(Object correspondence data)
"""

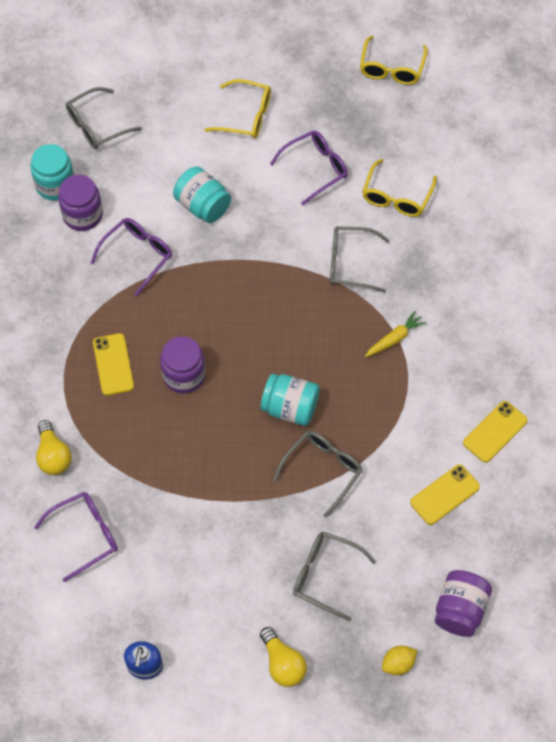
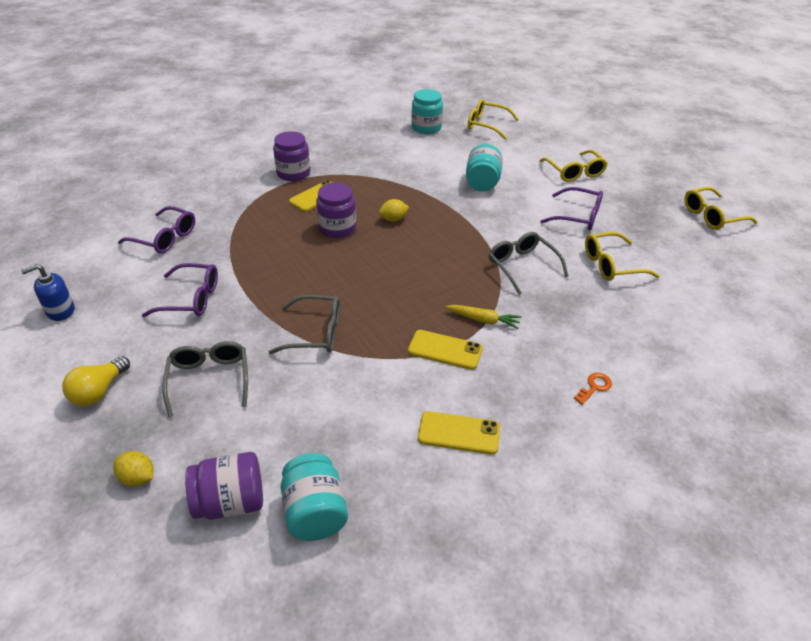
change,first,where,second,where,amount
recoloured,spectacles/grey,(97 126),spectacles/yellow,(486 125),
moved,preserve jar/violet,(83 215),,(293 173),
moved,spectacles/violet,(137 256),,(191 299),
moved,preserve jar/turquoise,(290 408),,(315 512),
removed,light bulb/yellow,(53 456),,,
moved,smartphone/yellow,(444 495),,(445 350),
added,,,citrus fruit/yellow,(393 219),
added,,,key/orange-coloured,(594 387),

"""

ASSIGNMENT: Where an entry holds a picture, leave the picture out and output the rest exactly.

YOUR RESPONSE:
change,first,where,second,where,amount
recoloured,spectacles/grey,(97 126),spectacles/yellow,(486 125),
moved,preserve jar/violet,(83 215),,(293 173),
moved,spectacles/violet,(137 256),,(191 299),
moved,preserve jar/turquoise,(290 408),,(315 512),
removed,light bulb/yellow,(53 456),,,
moved,smartphone/yellow,(444 495),,(445 350),
added,,,citrus fruit/yellow,(393 219),
added,,,key/orange-coloured,(594 387),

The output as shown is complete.